- **Task brief**:
Starting at the line that contains "brown spoon [204,682,249,737]", transcribe each line exactly through the last line of the data. Include nothing else.

-- Input records follows --

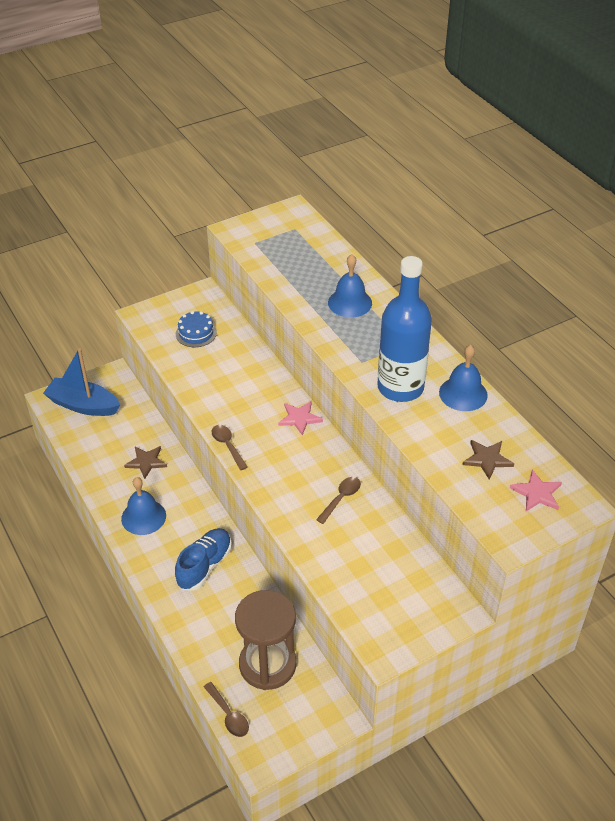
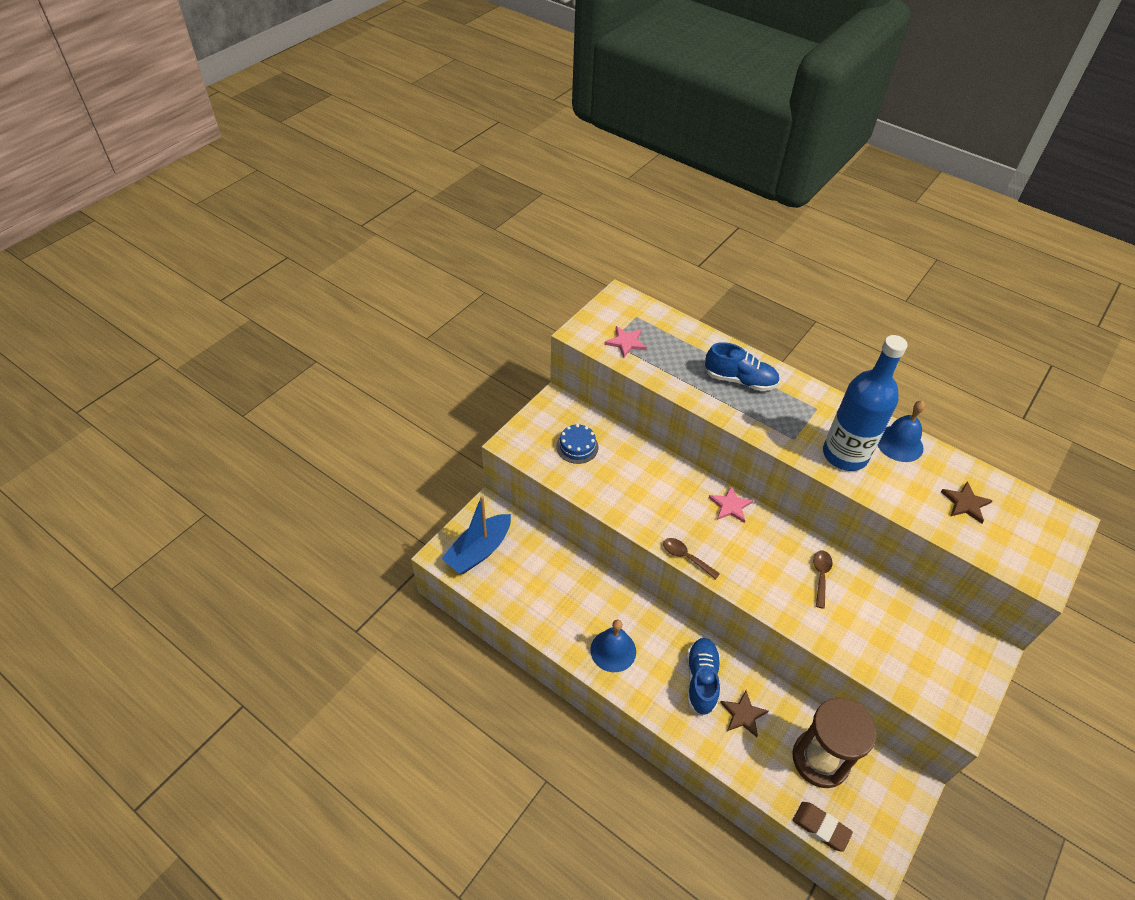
camera: 25 degrees left, 5 degrees up
blue boat [43,348,120,416] -> blue boat turned 45 degrees counterclockwise [441,496,511,574]
brown star [124,446,167,479] -> brown star moved to [720,691,768,737]
brown spoon [204,682,249,737] -> brown eraser [793,802,853,852]
blue bell [328,254,372,318] -> blue shoe [705,342,780,391]
pink star [510,470,562,511] -> pink star moved to [604,326,647,358]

-- Input records concluded --

- **Response to the task**:
brown spoon [204,682,249,737] -> brown eraser [793,802,853,852]
blue bell [328,254,372,318] -> blue shoe [705,342,780,391]
pink star [510,470,562,511] -> pink star moved to [604,326,647,358]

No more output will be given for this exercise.